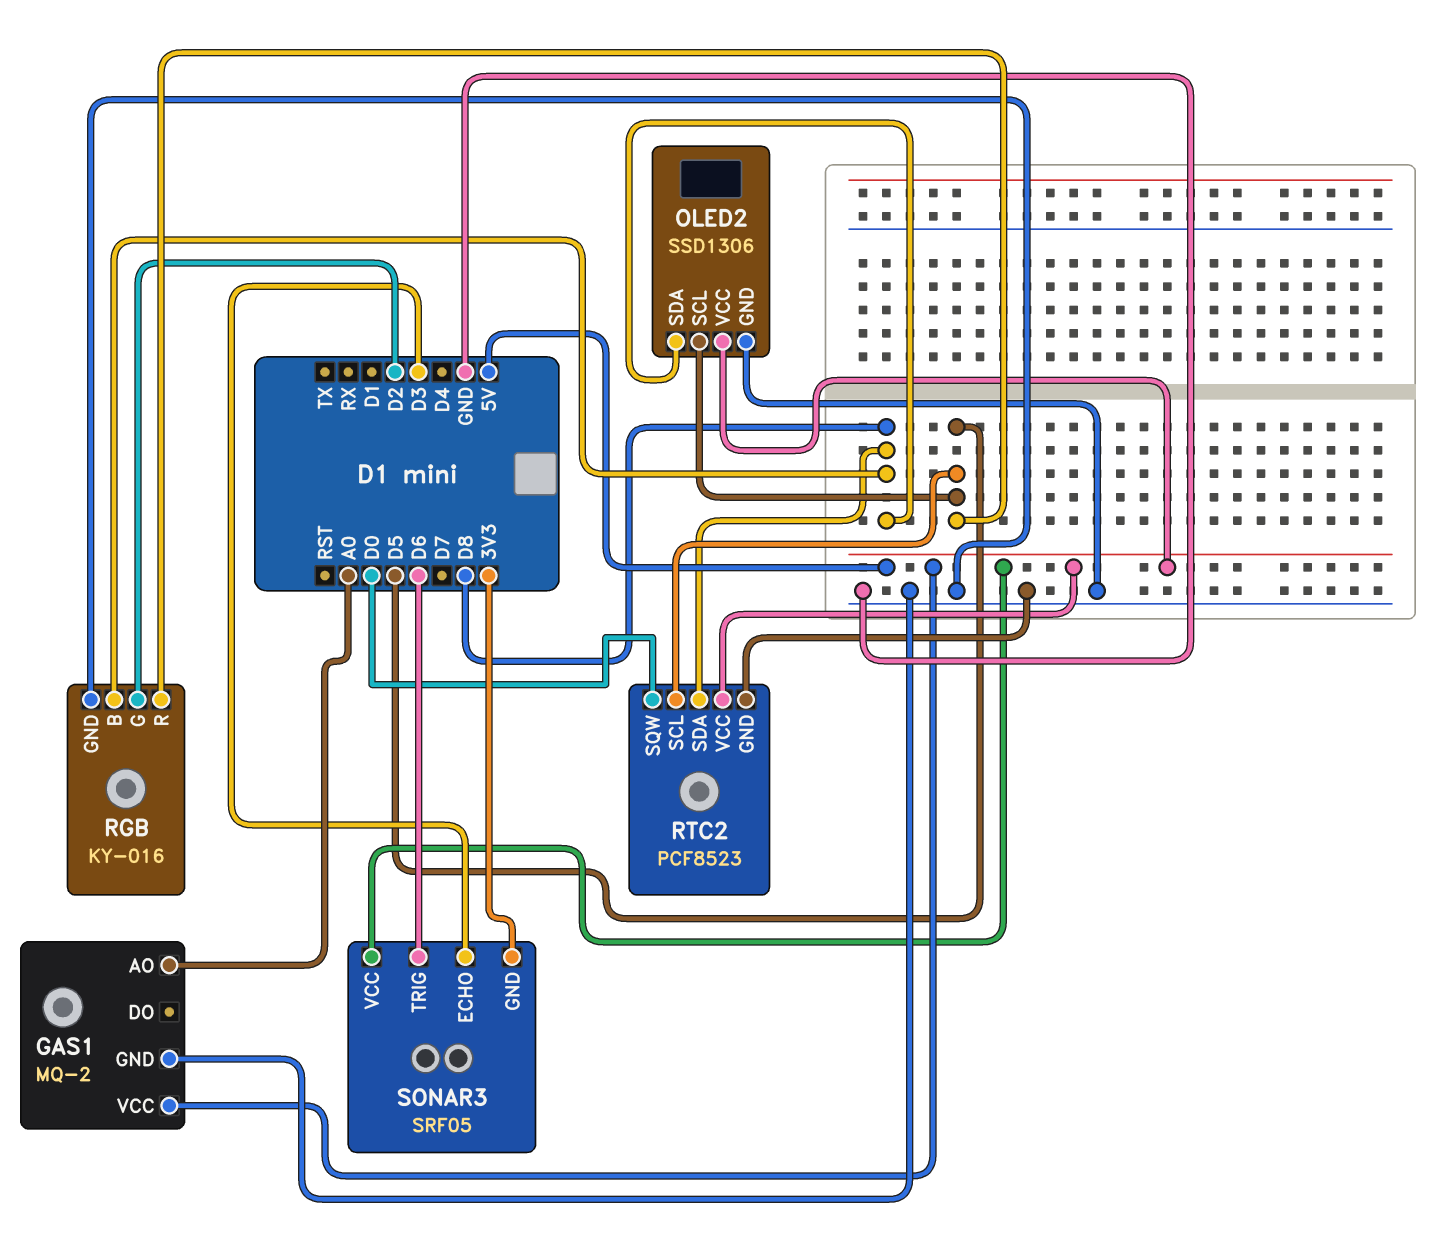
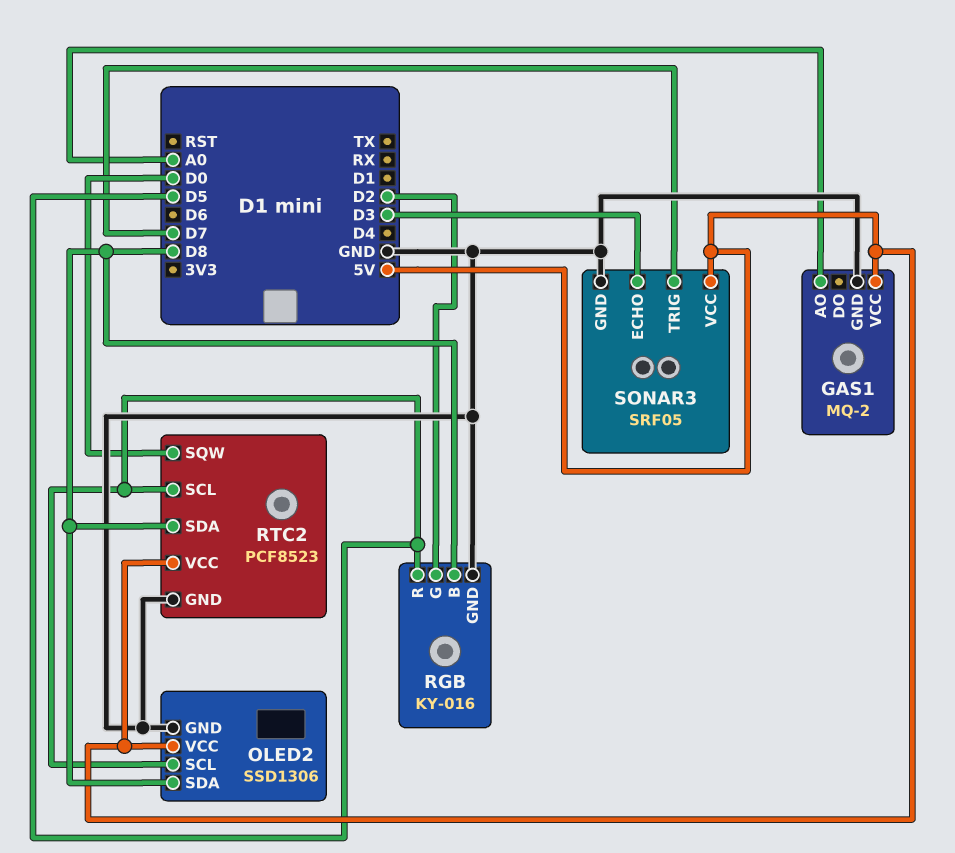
SONAR3 pin GND: 3V3 -> GND
SONAR3 pin TRIG: D6 -> D7

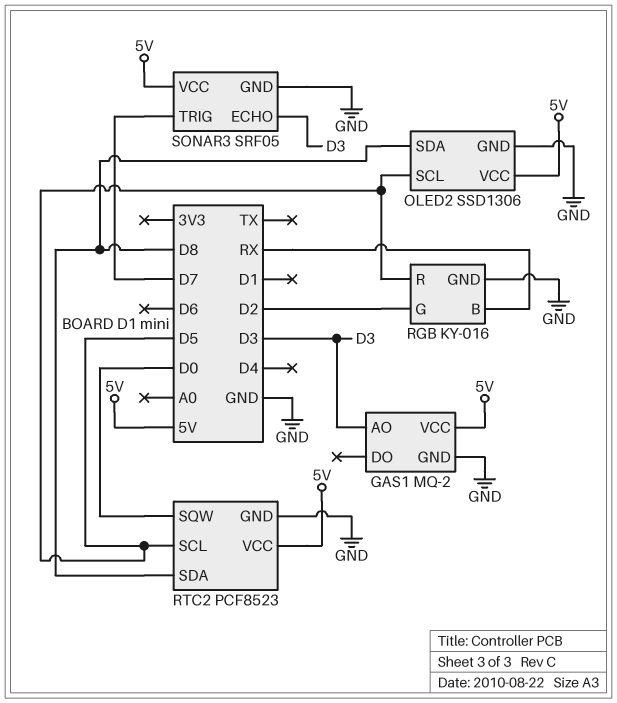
GAS1 pin AO: A0 -> D3
RGB pin B: D8 -> RX

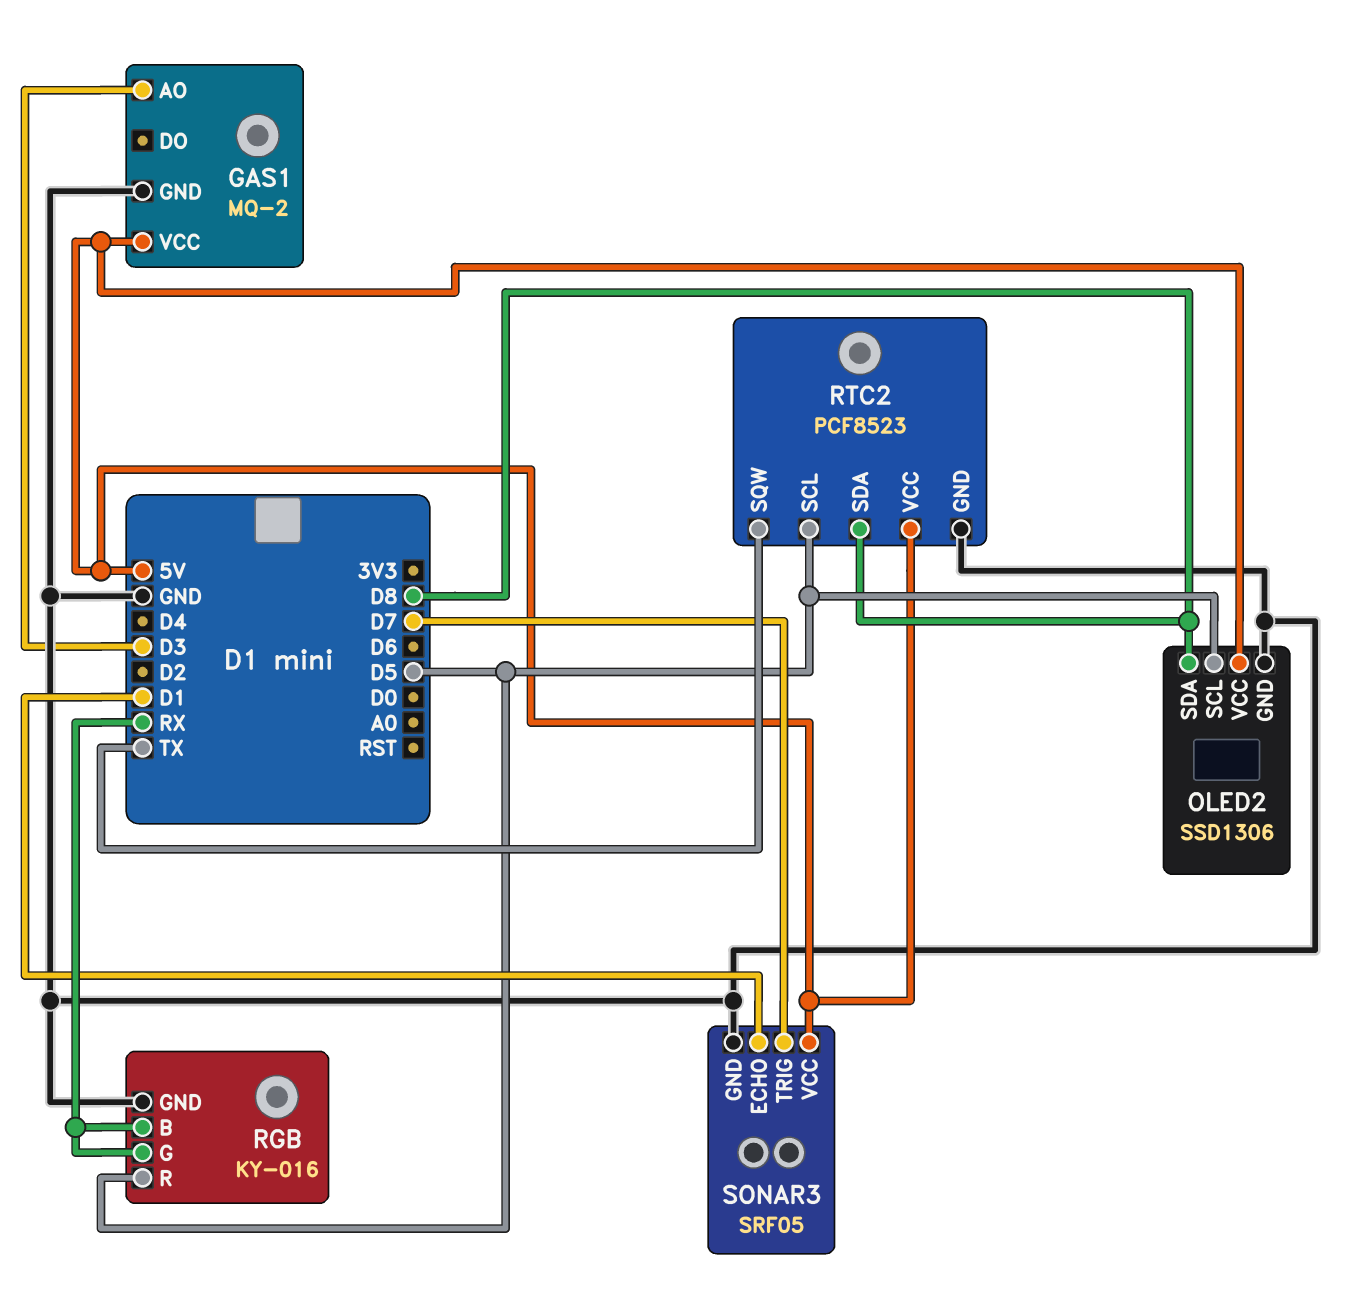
RGB pin G: D2 -> RX
RTC2 pin SQW: D0 -> TX
SONAR3 pin ECHO: D3 -> D1

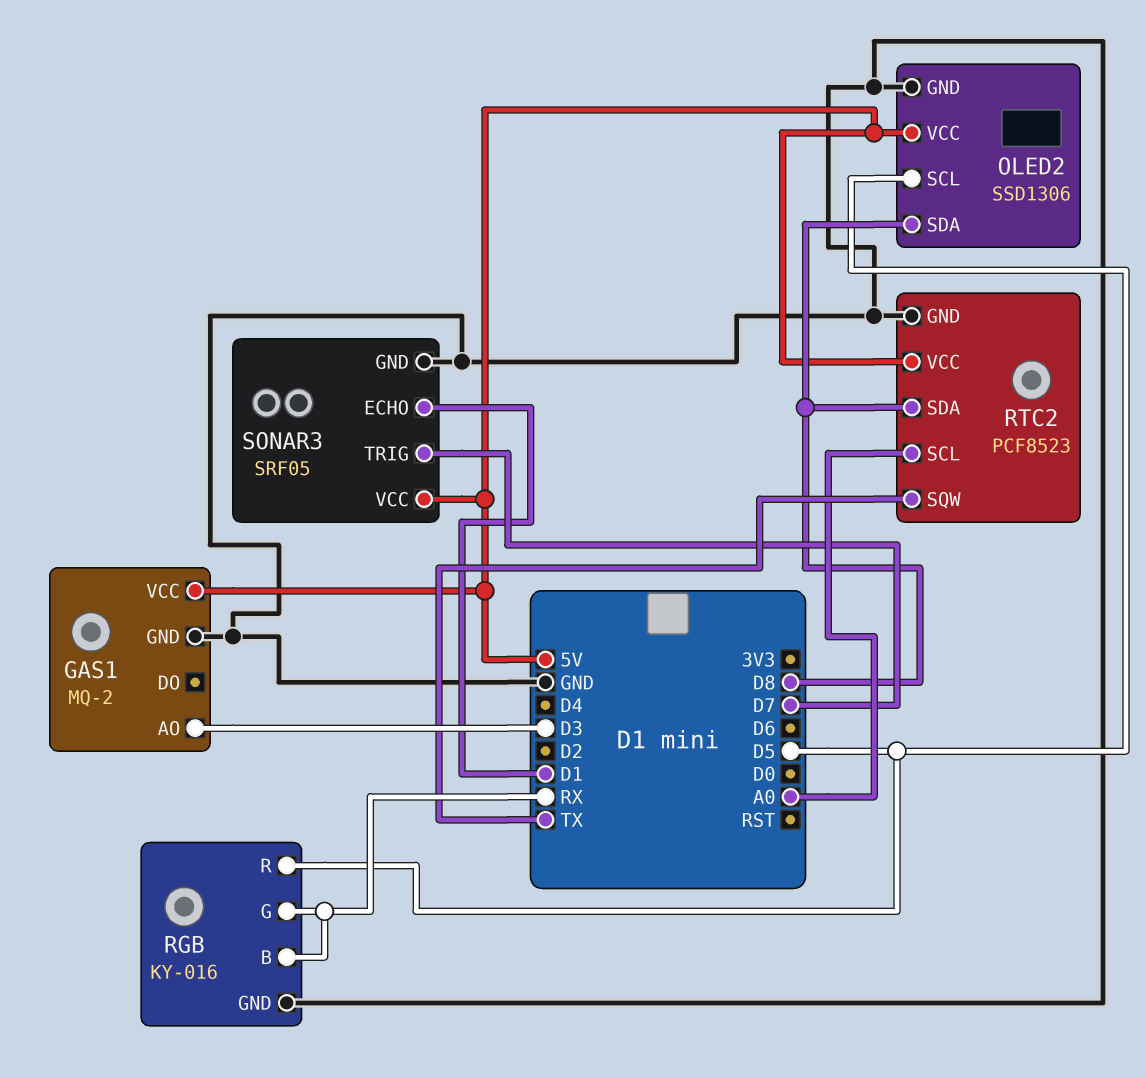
RTC2 pin SCL: D5 -> A0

━━━━━━━━━━━━━━━━

PROBLEM TO WORK ON » Write out the whole listing verbatim, images excluded.

TASK SOLUTION »
SONAR3 pin GND: 3V3 -> GND
SONAR3 pin TRIG: D6 -> D7

GAS1 pin AO: A0 -> D3
RGB pin B: D8 -> RX

RGB pin G: D2 -> RX
RTC2 pin SQW: D0 -> TX
SONAR3 pin ECHO: D3 -> D1

RTC2 pin SCL: D5 -> A0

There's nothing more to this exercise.